### What is expected
All that is needed is each line of the entries holding the word "stacking", copied as it stands.

### Records to process

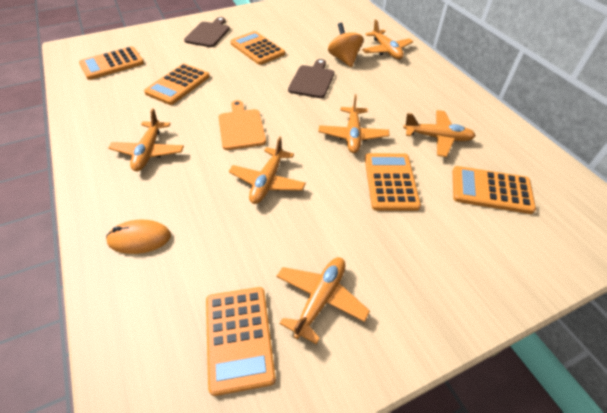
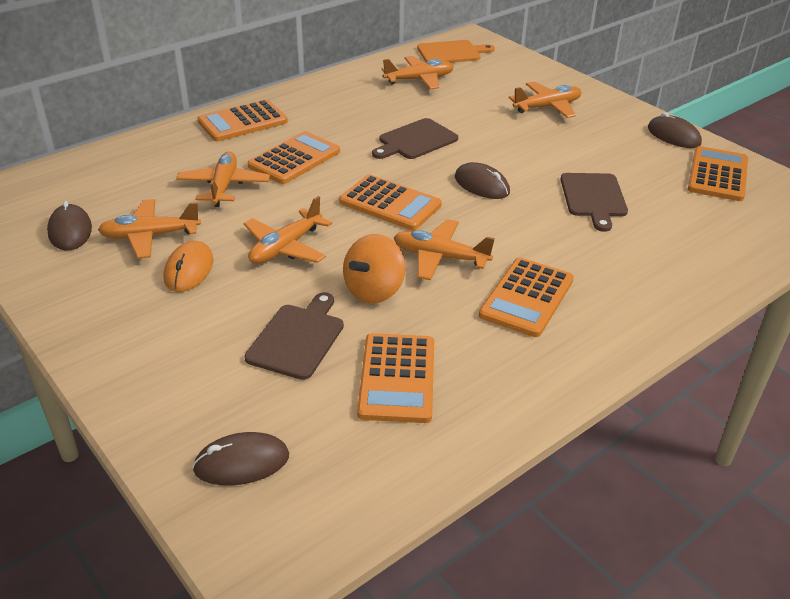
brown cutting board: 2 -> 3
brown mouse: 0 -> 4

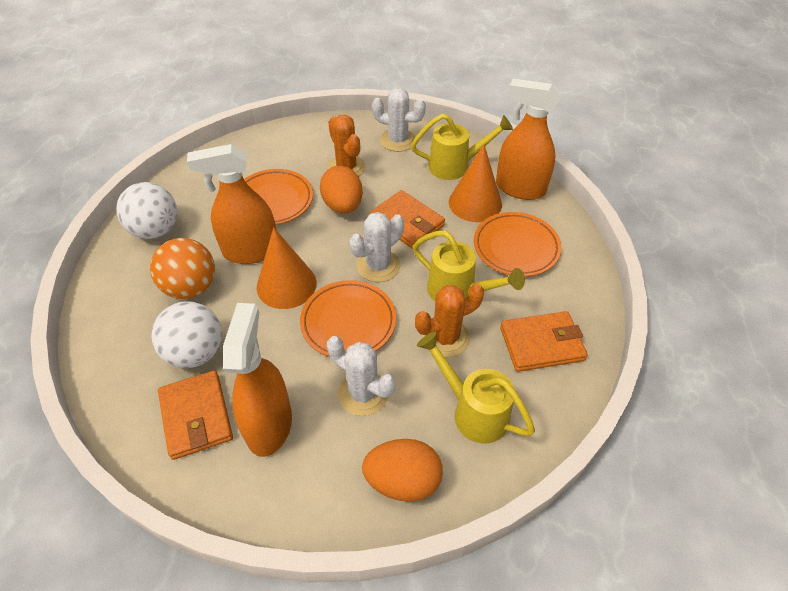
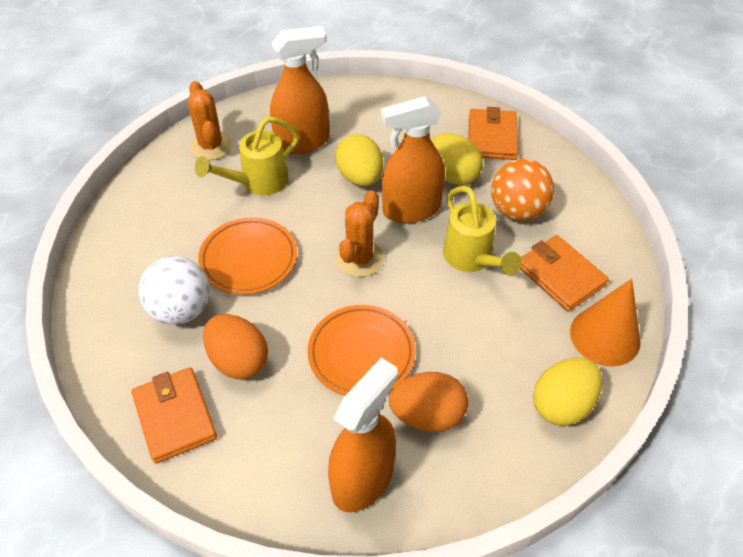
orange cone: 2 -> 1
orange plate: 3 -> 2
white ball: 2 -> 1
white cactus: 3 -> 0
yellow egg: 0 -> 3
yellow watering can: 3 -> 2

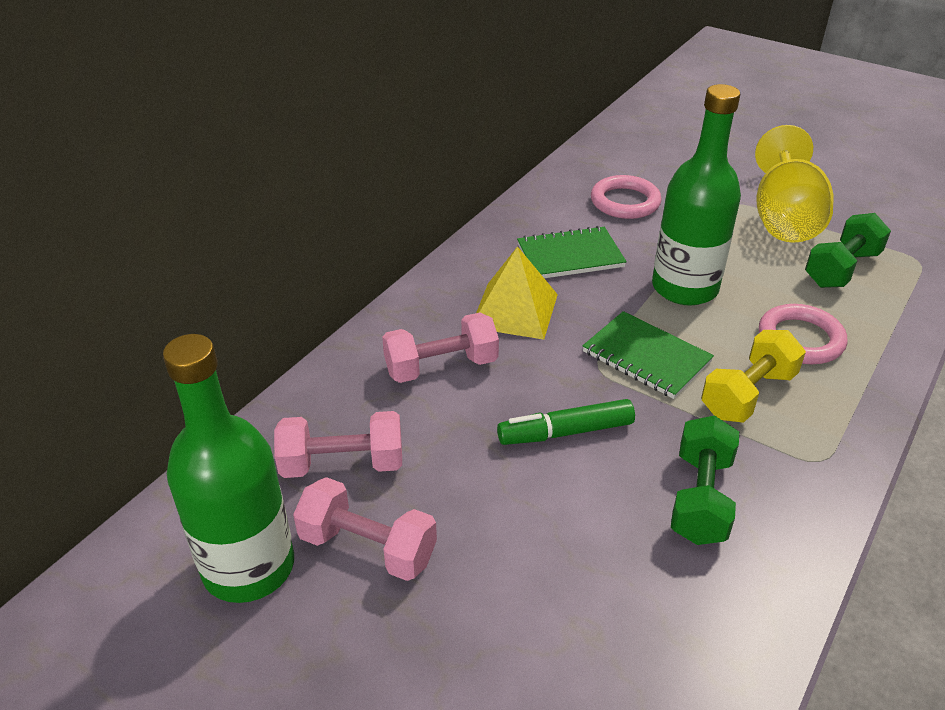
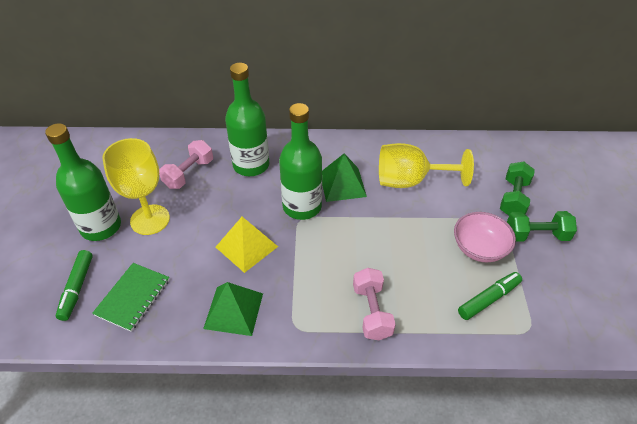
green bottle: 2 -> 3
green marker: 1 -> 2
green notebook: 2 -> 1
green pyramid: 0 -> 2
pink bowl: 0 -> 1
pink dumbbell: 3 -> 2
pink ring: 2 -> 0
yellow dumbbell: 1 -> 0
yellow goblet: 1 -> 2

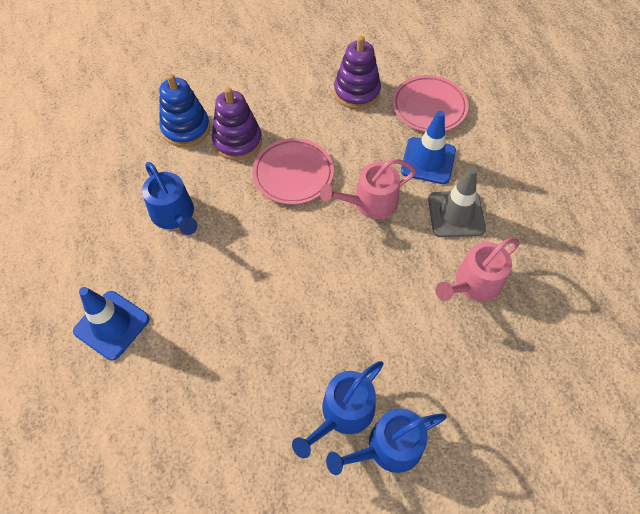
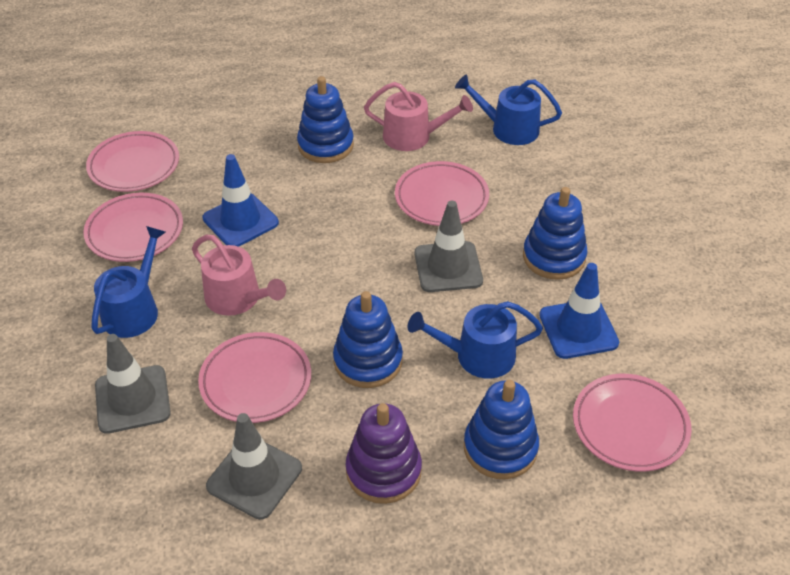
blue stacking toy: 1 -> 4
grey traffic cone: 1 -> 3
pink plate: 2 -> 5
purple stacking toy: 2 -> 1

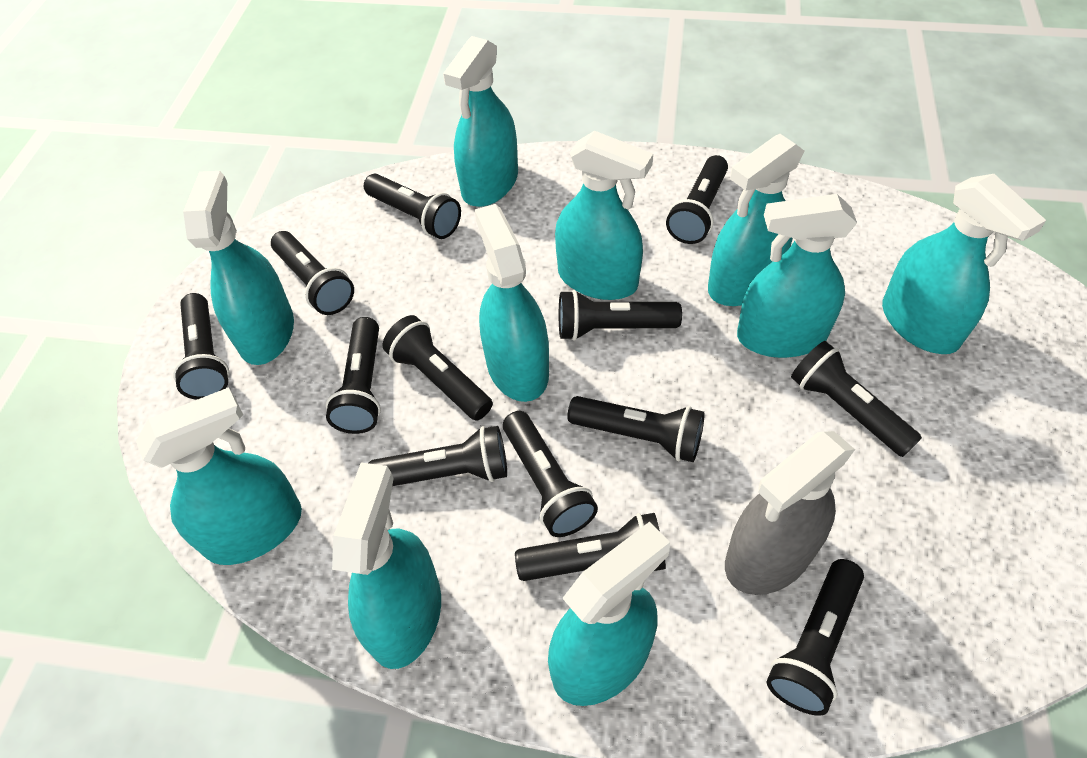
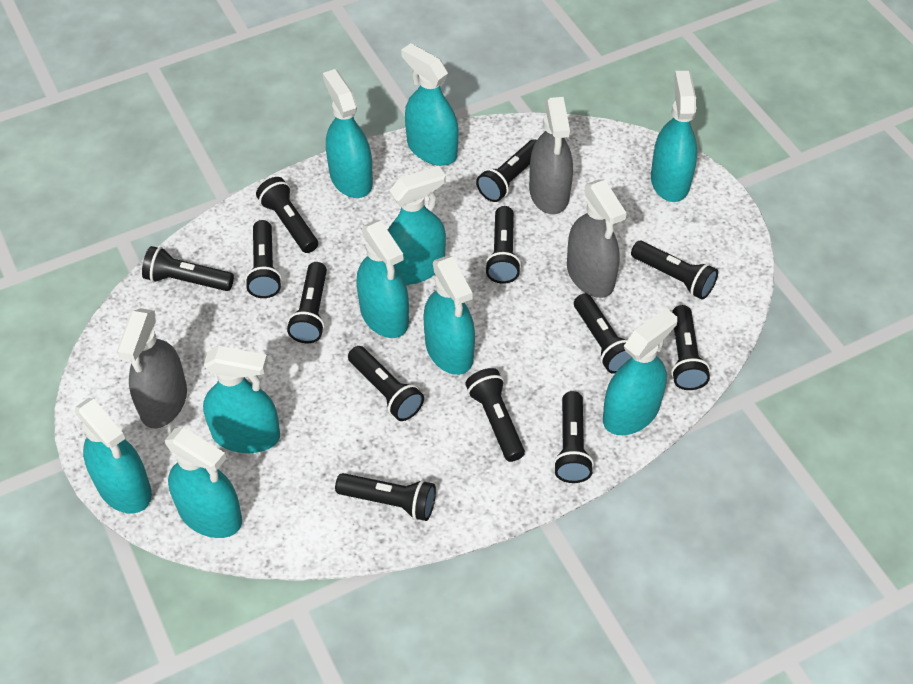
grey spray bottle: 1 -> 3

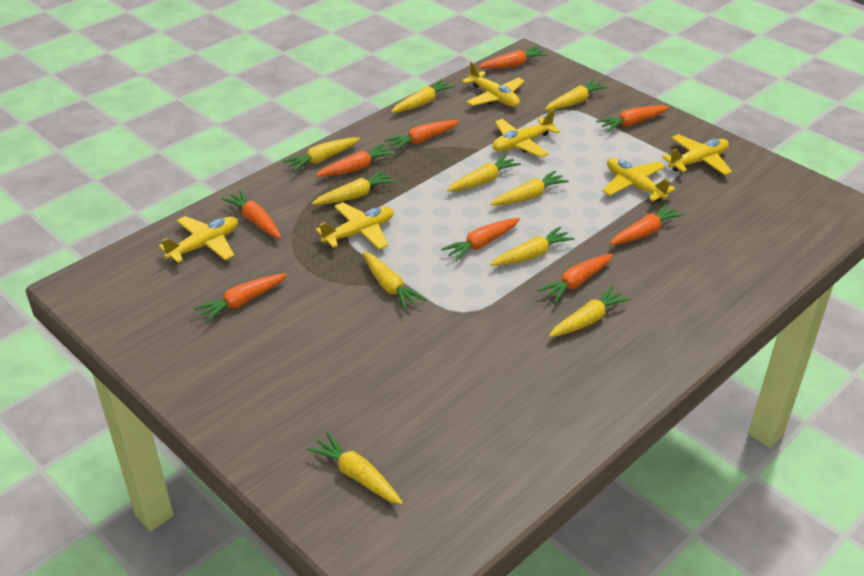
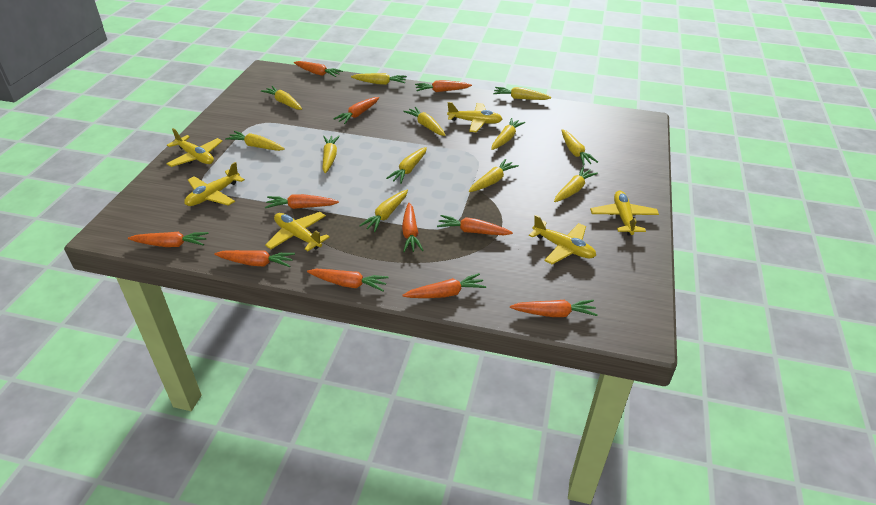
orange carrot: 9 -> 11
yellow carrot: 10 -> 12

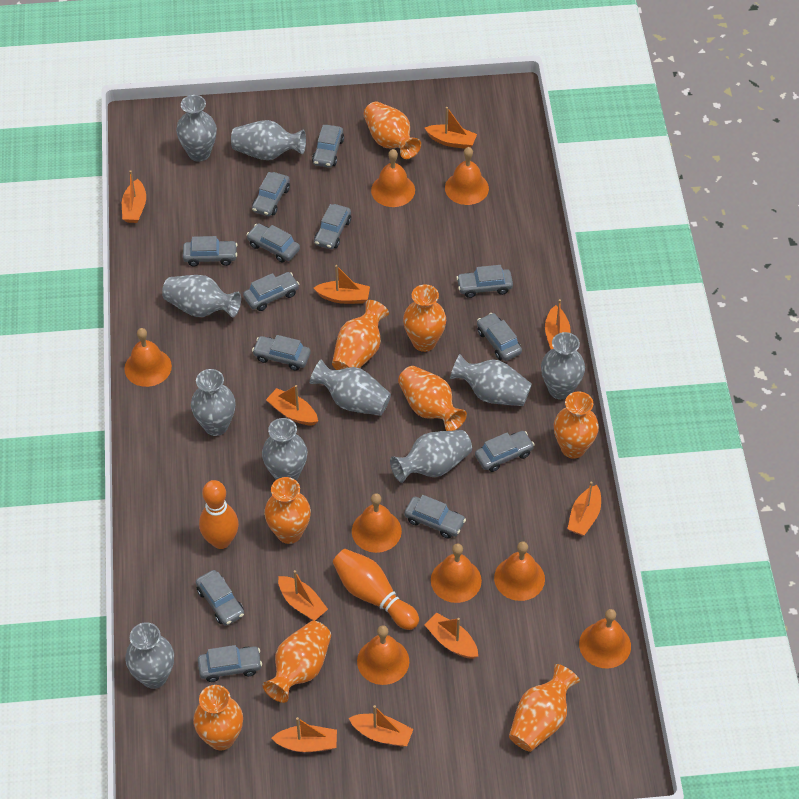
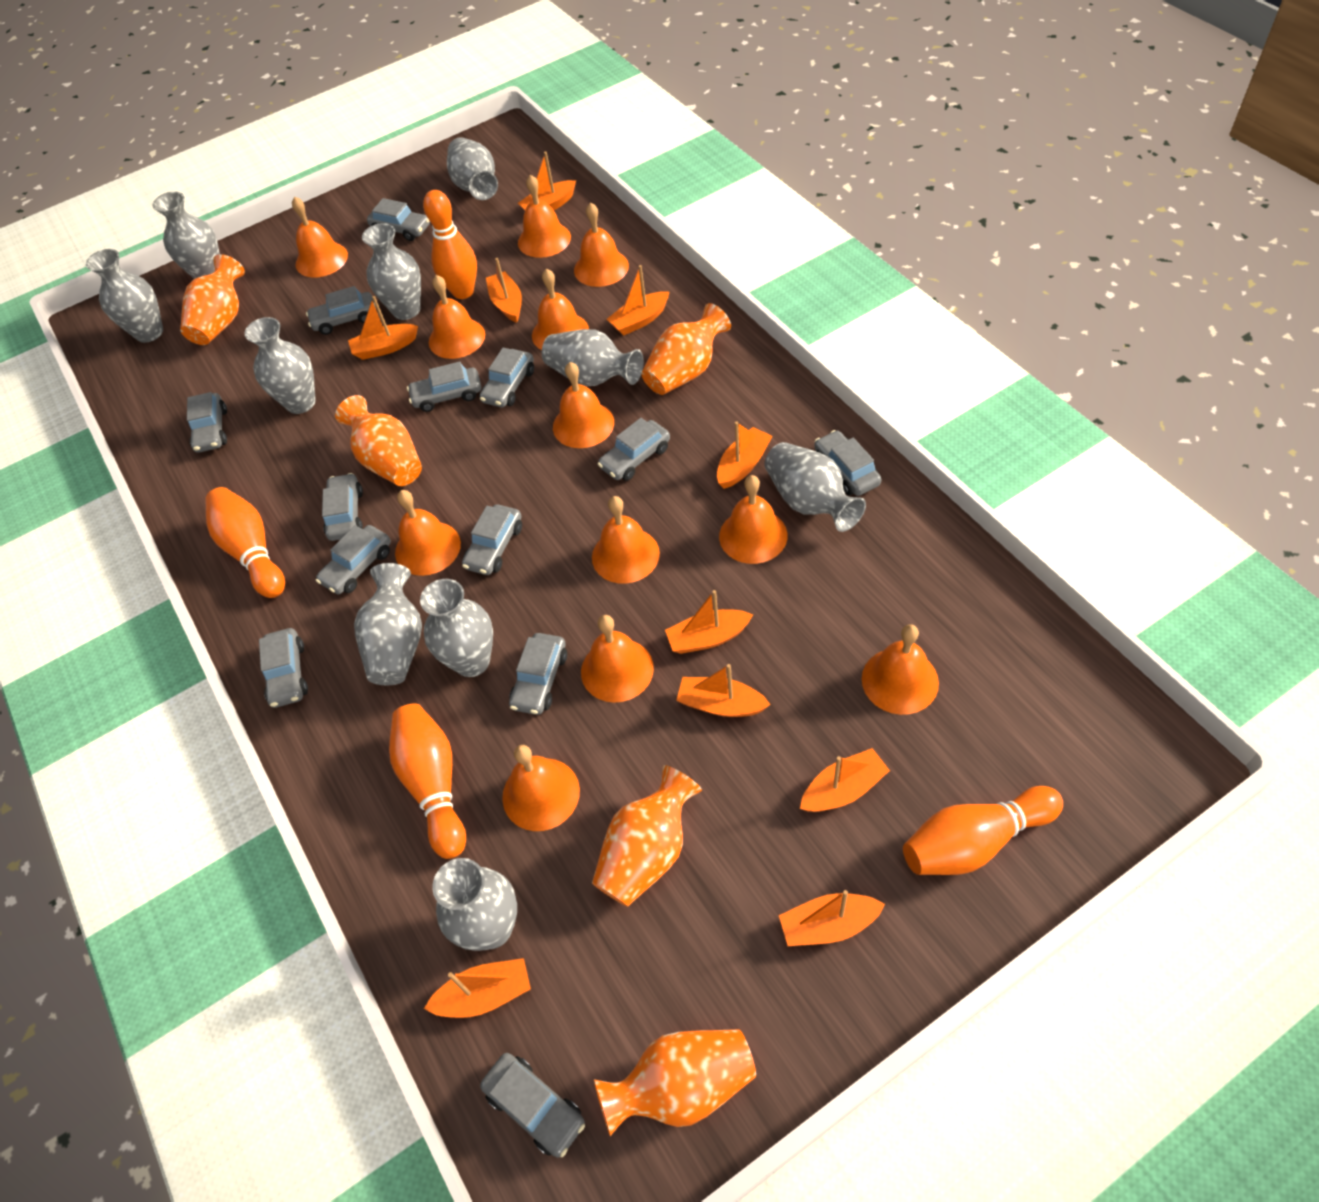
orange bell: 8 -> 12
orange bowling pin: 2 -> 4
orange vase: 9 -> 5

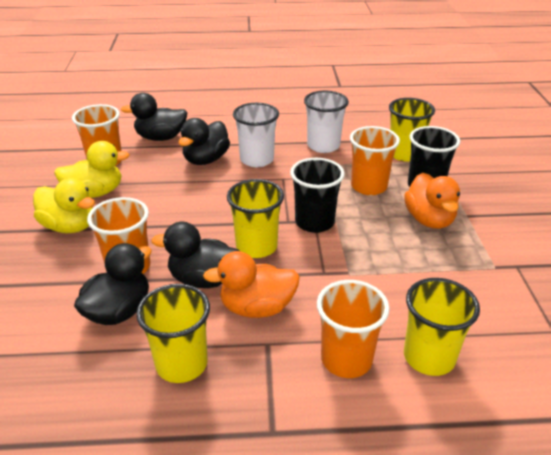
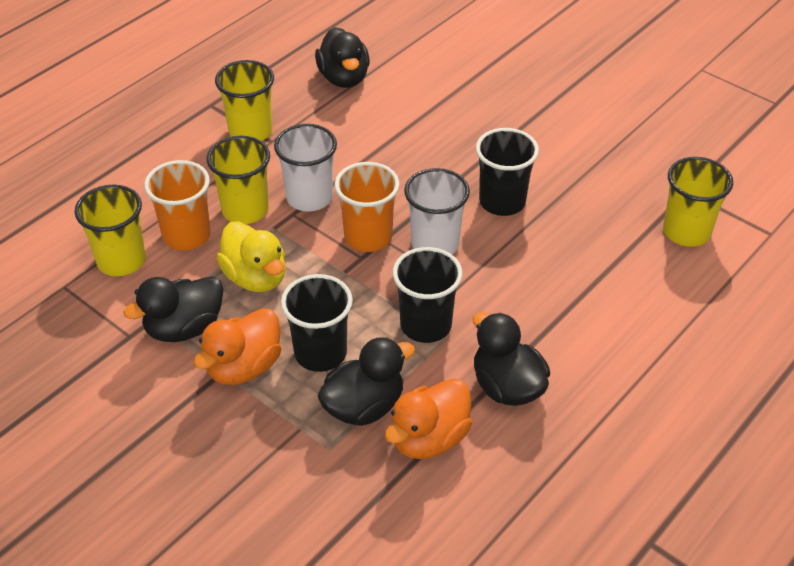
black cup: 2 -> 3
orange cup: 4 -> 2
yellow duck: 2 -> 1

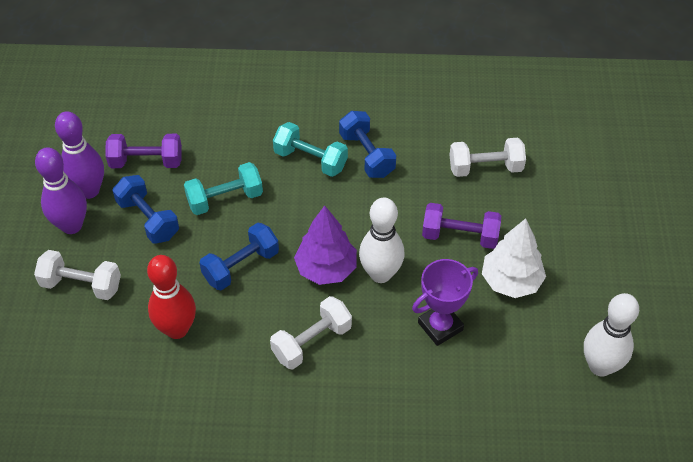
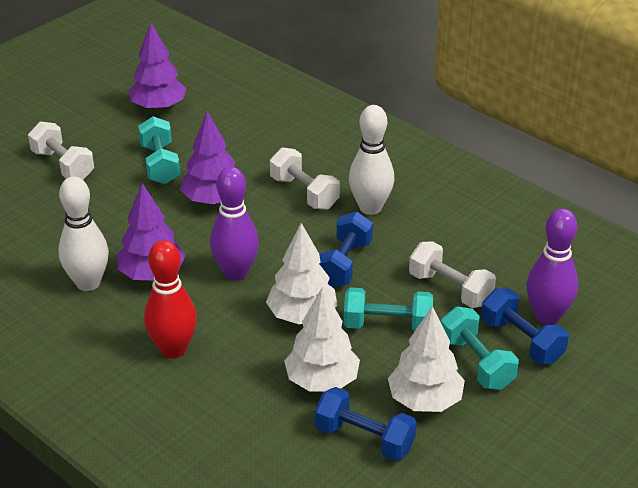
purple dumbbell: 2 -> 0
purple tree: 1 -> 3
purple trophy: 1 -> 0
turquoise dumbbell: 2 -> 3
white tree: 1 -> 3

### Response to this exercise
blue stacking toy: 1 -> 4
purple stacking toy: 2 -> 1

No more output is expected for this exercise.